Material shown

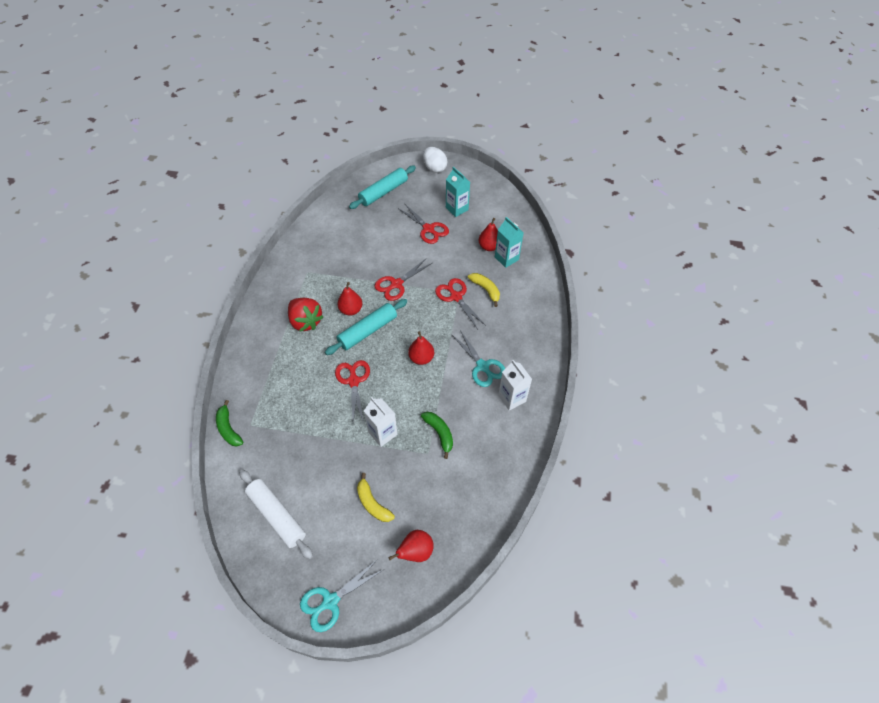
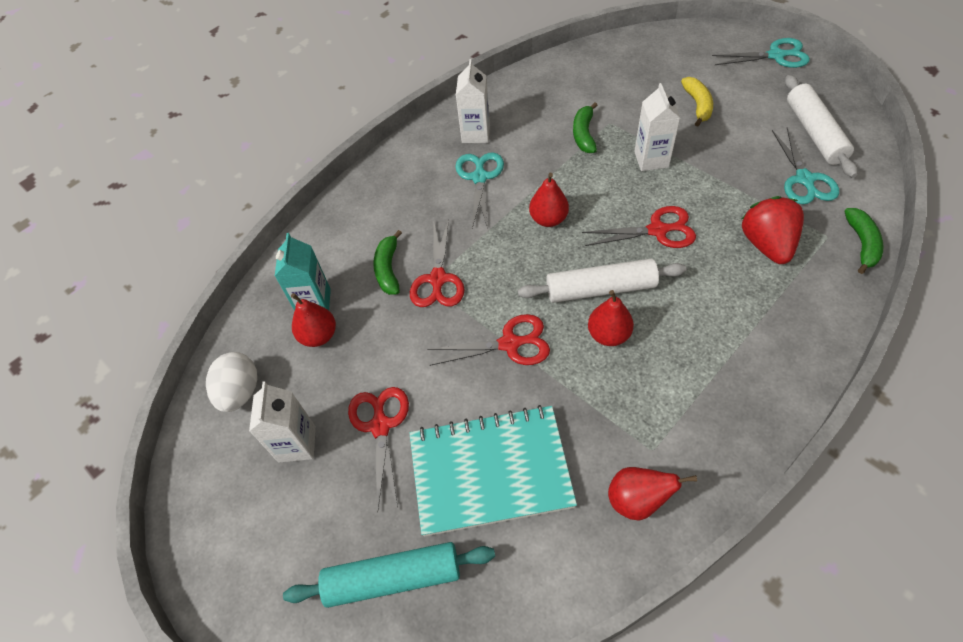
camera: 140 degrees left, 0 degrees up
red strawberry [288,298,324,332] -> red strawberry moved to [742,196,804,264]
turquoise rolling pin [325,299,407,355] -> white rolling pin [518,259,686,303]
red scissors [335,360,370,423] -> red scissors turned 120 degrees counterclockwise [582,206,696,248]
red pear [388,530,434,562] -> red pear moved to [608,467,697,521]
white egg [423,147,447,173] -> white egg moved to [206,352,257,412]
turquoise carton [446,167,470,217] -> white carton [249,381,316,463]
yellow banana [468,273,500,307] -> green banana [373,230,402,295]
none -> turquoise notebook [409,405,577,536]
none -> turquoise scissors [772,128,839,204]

* * *

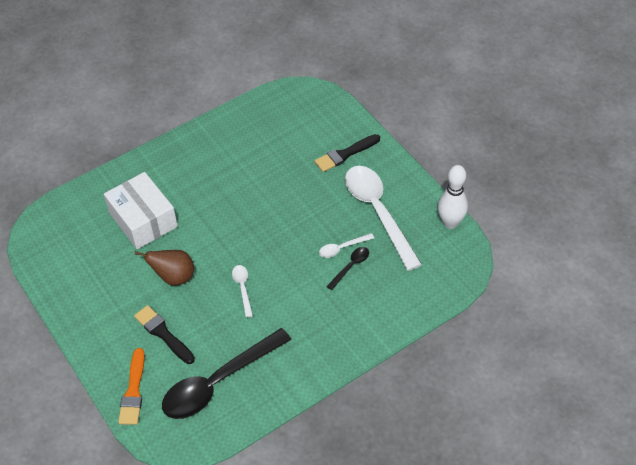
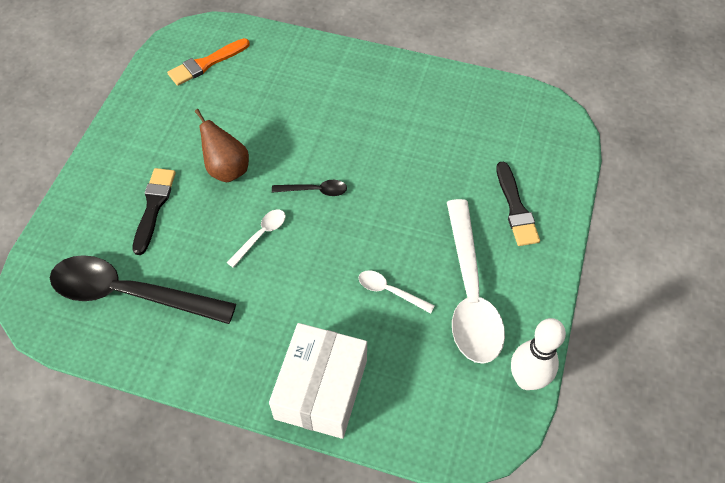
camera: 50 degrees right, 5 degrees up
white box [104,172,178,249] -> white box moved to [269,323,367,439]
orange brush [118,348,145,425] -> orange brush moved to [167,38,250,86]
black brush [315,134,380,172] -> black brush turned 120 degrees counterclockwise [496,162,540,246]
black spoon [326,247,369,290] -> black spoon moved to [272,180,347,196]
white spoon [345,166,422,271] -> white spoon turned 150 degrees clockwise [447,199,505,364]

...

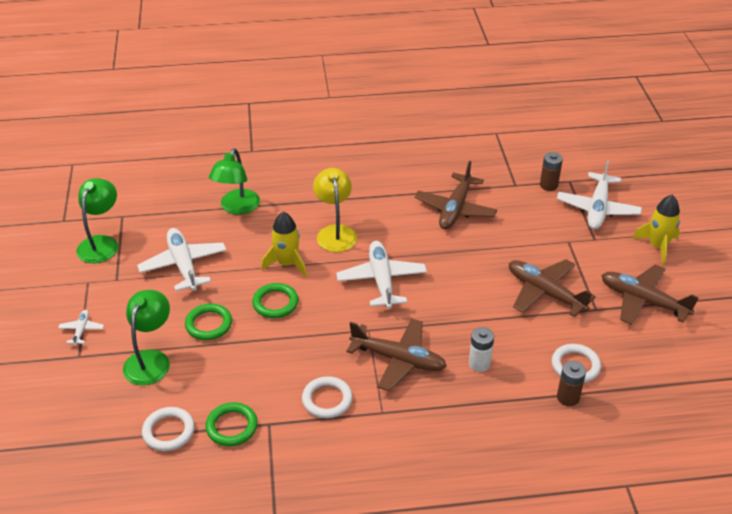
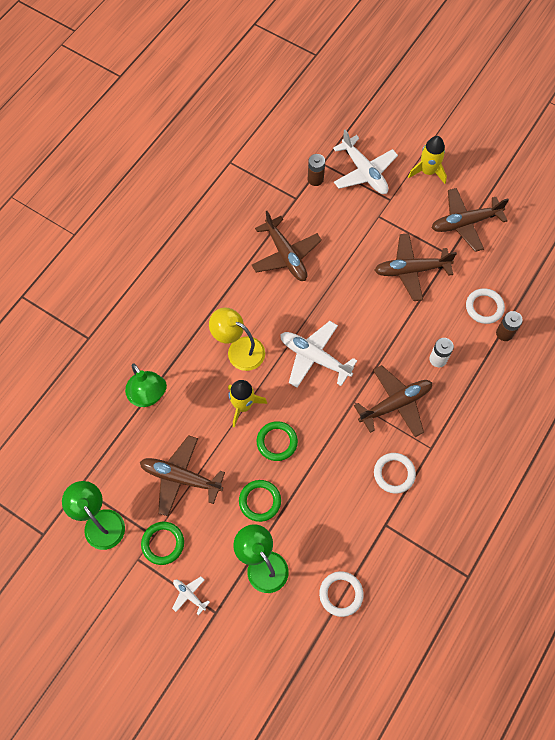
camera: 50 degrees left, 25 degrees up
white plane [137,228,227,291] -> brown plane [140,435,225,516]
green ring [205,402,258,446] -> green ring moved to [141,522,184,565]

The task
Reproduce exactly, and only, the part of the listing above that begins at the line with "camera: 140 degrees left, 0 degrees up" and goes on through the line with "turquoise rolling pin".

Result of this exercise
camera: 140 degrees left, 0 degrees up
red strawberry [288,298,324,332] -> red strawberry moved to [742,196,804,264]
turquoise rolling pin [325,299,407,355] -> white rolling pin [518,259,686,303]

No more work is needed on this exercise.